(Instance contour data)
▬▬▬
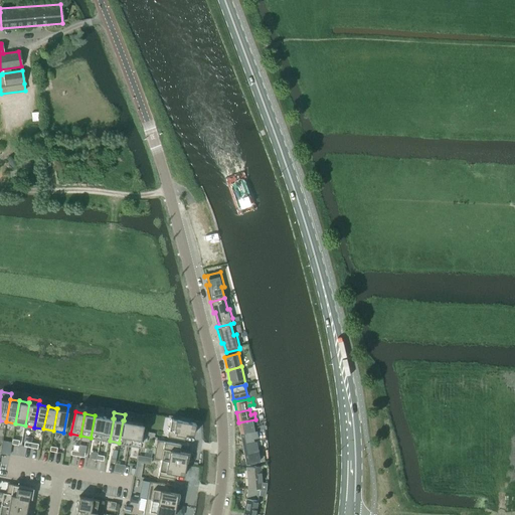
[(95,415),(91,438),(100,440),(104,416),(95,415)]
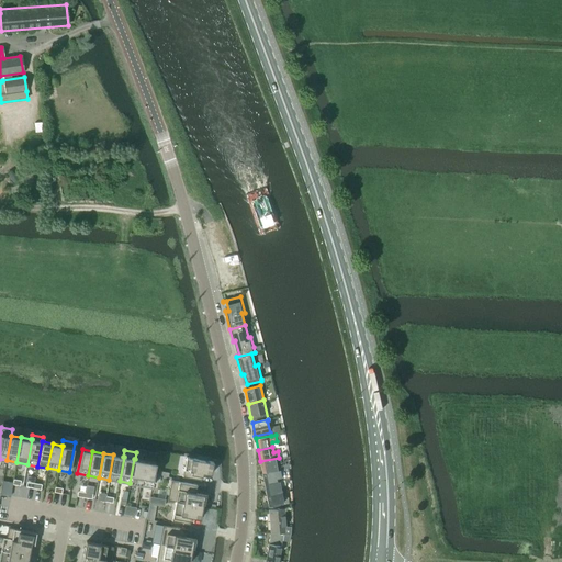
[(113,454),(109,480),(120,481),(124,457),(123,457),(113,454)]
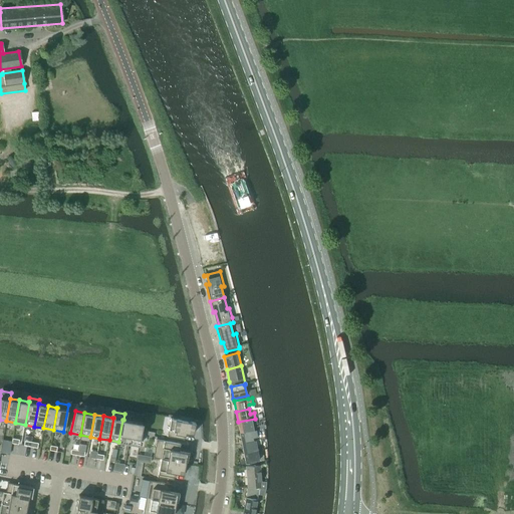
[(181,421),(170,419),(167,437),(184,440),(185,433),(193,435),(195,423),(190,422),(190,420),(182,418),(181,421)]
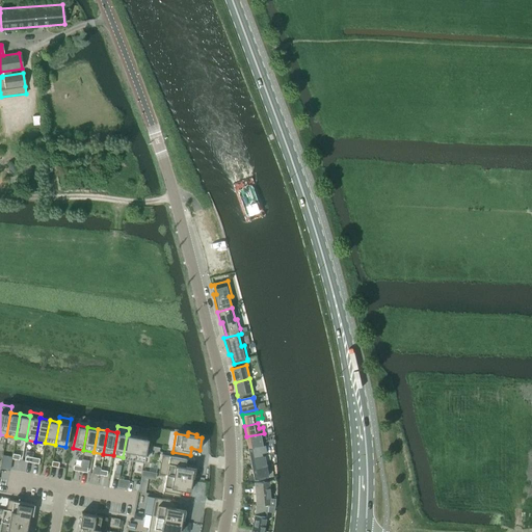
[(262,444),(261,440),(265,439),(264,433),(246,436),(247,448),(268,444),(267,443),(262,444)]
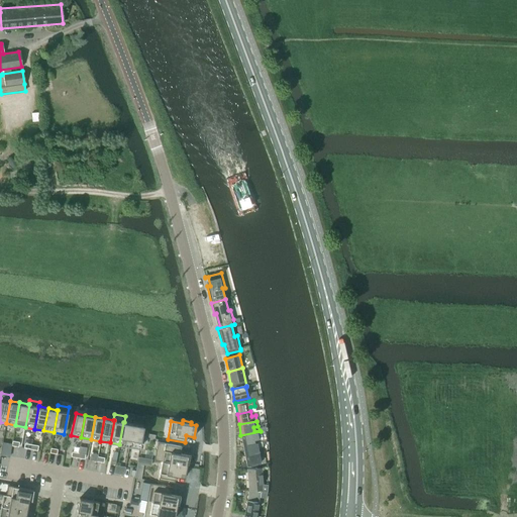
[(123,422),(119,444),(129,446),(133,423),(124,422),(123,422)]
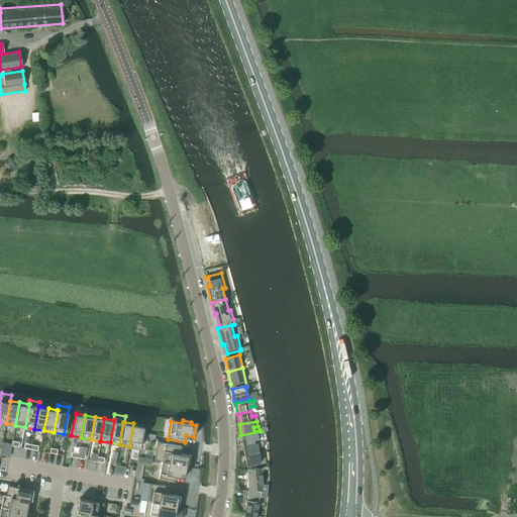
[(133,423),(129,446),(139,448),(143,425),(133,423)]
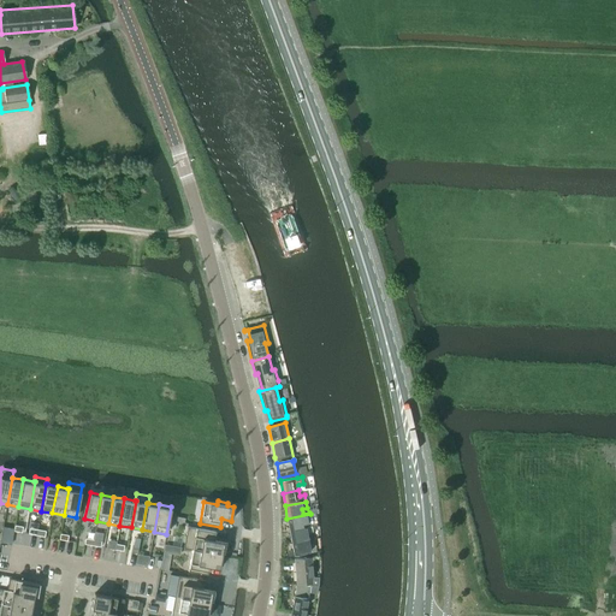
[(289,531),(315,526),(314,515),(318,515),(318,513),(311,514),(286,519),(289,531)]
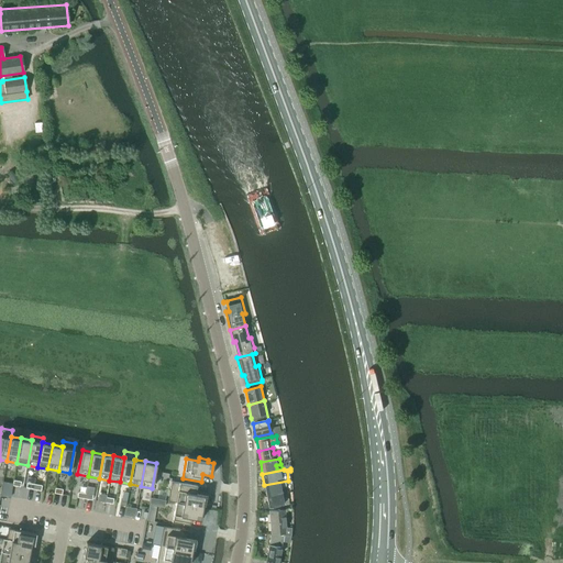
[(266,497),(282,494),(280,489),(286,486),(286,484),(288,484),(288,481),(264,485),(266,497)]
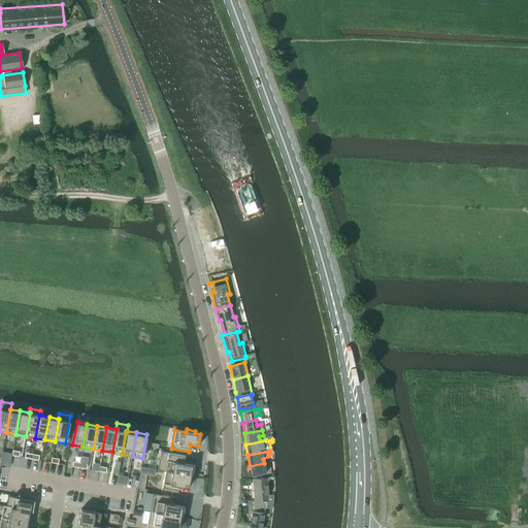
[(185,456),(161,452),(158,470),(165,471),(193,476),(195,465),(184,463),(185,456)]
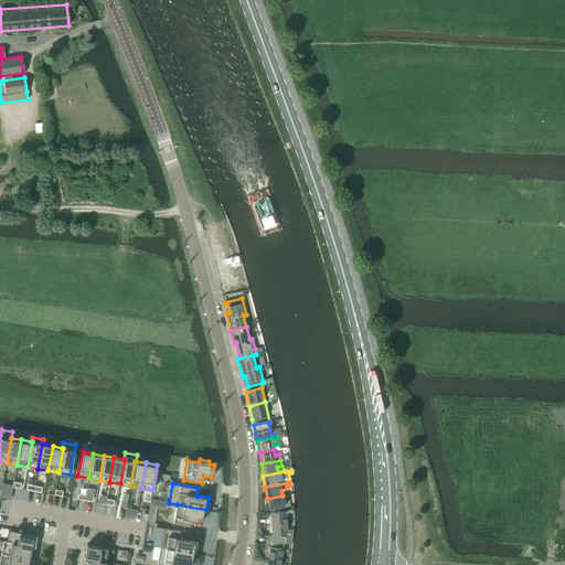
[(283,496),(267,499),(269,510),(285,508),(289,507),(289,501),(284,500),(283,496)]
▬▬▬
WHAT THIS TASK INVOLVES:
Would you give the data above again word for word, skipping any images?

ANSWER BELOW:
[(95,415),(91,438),(100,440),(104,416),(95,415)]
[(113,454),(109,480),(120,481),(124,457),(123,457),(113,454)]
[(181,421),(170,419),(167,437),(184,440),(185,433),(193,435),(195,423),(190,422),(190,420),(182,418),(181,421)]
[(262,444),(261,440),(265,439),(264,433),(246,436),(247,448),(268,444),(267,443),(262,444)]
[(123,422),(119,444),(129,446),(133,423),(124,422),(123,422)]
[(133,423),(129,446),(139,448),(143,425),(133,423)]
[(289,531),(315,526),(314,515),(318,515),(318,513),(311,514),(286,519),(289,531)]
[(266,497),(282,494),(280,489),(286,486),(286,484),(288,484),(288,481),(264,485),(266,497)]
[(185,456),(161,452),(158,470),(165,471),(193,476),(195,465),(184,463),(185,456)]
[(283,496),(267,499),(269,510),(285,508),(289,507),(289,501),(284,500),(283,496)]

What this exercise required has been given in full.